» Request
Convert the lines of the entries below into a JSON list of strings, with one string per line and blank lines omitted.

» Supplied entries
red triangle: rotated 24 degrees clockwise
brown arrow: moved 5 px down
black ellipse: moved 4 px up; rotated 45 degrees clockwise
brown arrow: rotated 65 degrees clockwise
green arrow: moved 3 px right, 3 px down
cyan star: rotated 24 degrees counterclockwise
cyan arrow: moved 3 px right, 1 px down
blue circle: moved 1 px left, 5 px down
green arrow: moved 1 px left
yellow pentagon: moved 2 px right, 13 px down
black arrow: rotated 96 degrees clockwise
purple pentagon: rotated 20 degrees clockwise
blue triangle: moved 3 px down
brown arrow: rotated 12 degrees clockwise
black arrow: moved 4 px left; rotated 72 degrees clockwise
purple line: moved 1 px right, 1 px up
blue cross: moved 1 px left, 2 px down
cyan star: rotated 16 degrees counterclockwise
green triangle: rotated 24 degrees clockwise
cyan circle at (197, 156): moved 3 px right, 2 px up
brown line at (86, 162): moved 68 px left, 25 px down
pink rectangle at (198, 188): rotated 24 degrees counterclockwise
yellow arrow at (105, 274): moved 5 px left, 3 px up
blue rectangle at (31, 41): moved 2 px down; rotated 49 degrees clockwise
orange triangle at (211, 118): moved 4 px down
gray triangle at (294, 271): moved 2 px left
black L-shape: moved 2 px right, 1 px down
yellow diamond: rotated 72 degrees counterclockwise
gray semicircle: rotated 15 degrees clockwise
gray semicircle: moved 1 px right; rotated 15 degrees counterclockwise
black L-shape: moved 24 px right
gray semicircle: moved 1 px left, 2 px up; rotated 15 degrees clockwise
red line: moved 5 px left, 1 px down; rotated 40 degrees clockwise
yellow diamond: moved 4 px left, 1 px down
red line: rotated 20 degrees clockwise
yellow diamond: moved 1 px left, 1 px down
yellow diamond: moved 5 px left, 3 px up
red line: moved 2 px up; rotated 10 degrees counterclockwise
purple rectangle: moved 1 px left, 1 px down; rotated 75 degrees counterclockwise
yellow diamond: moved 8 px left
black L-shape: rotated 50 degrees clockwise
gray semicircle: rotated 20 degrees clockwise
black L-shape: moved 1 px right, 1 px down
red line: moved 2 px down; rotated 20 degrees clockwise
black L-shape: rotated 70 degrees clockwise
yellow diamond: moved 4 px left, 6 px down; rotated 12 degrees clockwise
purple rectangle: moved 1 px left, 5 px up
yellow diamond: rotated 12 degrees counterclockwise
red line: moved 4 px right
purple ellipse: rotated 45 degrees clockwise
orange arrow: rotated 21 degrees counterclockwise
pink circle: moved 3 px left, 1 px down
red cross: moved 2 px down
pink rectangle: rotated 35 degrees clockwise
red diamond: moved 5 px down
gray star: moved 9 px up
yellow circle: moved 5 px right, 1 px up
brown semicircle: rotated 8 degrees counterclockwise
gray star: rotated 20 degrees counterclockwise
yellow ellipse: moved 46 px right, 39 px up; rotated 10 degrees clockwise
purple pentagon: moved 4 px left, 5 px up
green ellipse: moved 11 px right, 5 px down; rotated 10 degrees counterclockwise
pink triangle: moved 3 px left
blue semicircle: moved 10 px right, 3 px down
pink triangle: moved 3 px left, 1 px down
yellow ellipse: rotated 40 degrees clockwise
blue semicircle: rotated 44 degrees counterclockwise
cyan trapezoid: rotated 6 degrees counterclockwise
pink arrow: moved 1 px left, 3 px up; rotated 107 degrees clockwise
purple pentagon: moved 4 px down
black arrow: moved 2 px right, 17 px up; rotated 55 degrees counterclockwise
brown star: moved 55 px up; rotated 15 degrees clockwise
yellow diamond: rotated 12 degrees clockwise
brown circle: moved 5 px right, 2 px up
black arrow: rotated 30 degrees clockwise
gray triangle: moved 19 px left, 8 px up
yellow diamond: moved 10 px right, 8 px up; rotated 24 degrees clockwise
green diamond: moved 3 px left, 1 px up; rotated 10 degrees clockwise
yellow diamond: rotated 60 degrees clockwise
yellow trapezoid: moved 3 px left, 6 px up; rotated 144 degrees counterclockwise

» Exercise response
[
  "red triangle: rotated 24 degrees clockwise",
  "brown arrow: moved 5 px down",
  "black ellipse: moved 4 px up; rotated 45 degrees clockwise",
  "brown arrow: rotated 65 degrees clockwise",
  "green arrow: moved 3 px right, 3 px down",
  "cyan star: rotated 24 degrees counterclockwise",
  "cyan arrow: moved 3 px right, 1 px down",
  "blue circle: moved 1 px left, 5 px down",
  "green arrow: moved 1 px left",
  "yellow pentagon: moved 2 px right, 13 px down",
  "black arrow: rotated 96 degrees clockwise",
  "purple pentagon: rotated 20 degrees clockwise",
  "blue triangle: moved 3 px down",
  "brown arrow: rotated 12 degrees clockwise",
  "black arrow: moved 4 px left; rotated 72 degrees clockwise",
  "purple line: moved 1 px right, 1 px up",
  "blue cross: moved 1 px left, 2 px down",
  "cyan star: rotated 16 degrees counterclockwise",
  "green triangle: rotated 24 degrees clockwise",
  "cyan circle at (197, 156): moved 3 px right, 2 px up",
  "brown line at (86, 162): moved 68 px left, 25 px down",
  "pink rectangle at (198, 188): rotated 24 degrees counterclockwise",
  "yellow arrow at (105, 274): moved 5 px left, 3 px up",
  "blue rectangle at (31, 41): moved 2 px down; rotated 49 degrees clockwise",
  "orange triangle at (211, 118): moved 4 px down",
  "gray triangle at (294, 271): moved 2 px left",
  "black L-shape: moved 2 px right, 1 px down",
  "yellow diamond: rotated 72 degrees counterclockwise",
  "gray semicircle: rotated 15 degrees clockwise",
  "gray semicircle: moved 1 px right; rotated 15 degrees counterclockwise",
  "black L-shape: moved 24 px right",
  "gray semicircle: moved 1 px left, 2 px up; rotated 15 degrees clockwise",
  "red line: moved 5 px left, 1 px down; rotated 40 degrees clockwise",
  "yellow diamond: moved 4 px left, 1 px down",
  "red line: rotated 20 degrees clockwise",
  "yellow diamond: moved 1 px left, 1 px down",
  "yellow diamond: moved 5 px left, 3 px up",
  "red line: moved 2 px up; rotated 10 degrees counterclockwise",
  "purple rectangle: moved 1 px left, 1 px down; rotated 75 degrees counterclockwise",
  "yellow diamond: moved 8 px left",
  "black L-shape: rotated 50 degrees clockwise",
  "gray semicircle: rotated 20 degrees clockwise",
  "black L-shape: moved 1 px right, 1 px down",
  "red line: moved 2 px down; rotated 20 degrees clockwise",
  "black L-shape: rotated 70 degrees clockwise",
  "yellow diamond: moved 4 px left, 6 px down; rotated 12 degrees clockwise",
  "purple rectangle: moved 1 px left, 5 px up",
  "yellow diamond: rotated 12 degrees counterclockwise",
  "red line: moved 4 px right",
  "purple ellipse: rotated 45 degrees clockwise",
  "orange arrow: rotated 21 degrees counterclockwise",
  "pink circle: moved 3 px left, 1 px down",
  "red cross: moved 2 px down",
  "pink rectangle: rotated 35 degrees clockwise",
  "red diamond: moved 5 px down",
  "gray star: moved 9 px up",
  "yellow circle: moved 5 px right, 1 px up",
  "brown semicircle: rotated 8 degrees counterclockwise",
  "gray star: rotated 20 degrees counterclockwise",
  "yellow ellipse: moved 46 px right, 39 px up; rotated 10 degrees clockwise",
  "purple pentagon: moved 4 px left, 5 px up",
  "green ellipse: moved 11 px right, 5 px down; rotated 10 degrees counterclockwise",
  "pink triangle: moved 3 px left",
  "blue semicircle: moved 10 px right, 3 px down",
  "pink triangle: moved 3 px left, 1 px down",
  "yellow ellipse: rotated 40 degrees clockwise",
  "blue semicircle: rotated 44 degrees counterclockwise",
  "cyan trapezoid: rotated 6 degrees counterclockwise",
  "pink arrow: moved 1 px left, 3 px up; rotated 107 degrees clockwise",
  "purple pentagon: moved 4 px down",
  "black arrow: moved 2 px right, 17 px up; rotated 55 degrees counterclockwise",
  "brown star: moved 55 px up; rotated 15 degrees clockwise",
  "yellow diamond: rotated 12 degrees clockwise",
  "brown circle: moved 5 px right, 2 px up",
  "black arrow: rotated 30 degrees clockwise",
  "gray triangle: moved 19 px left, 8 px up",
  "yellow diamond: moved 10 px right, 8 px up; rotated 24 degrees clockwise",
  "green diamond: moved 3 px left, 1 px up; rotated 10 degrees clockwise",
  "yellow diamond: rotated 60 degrees clockwise",
  "yellow trapezoid: moved 3 px left, 6 px up; rotated 144 degrees counterclockwise"
]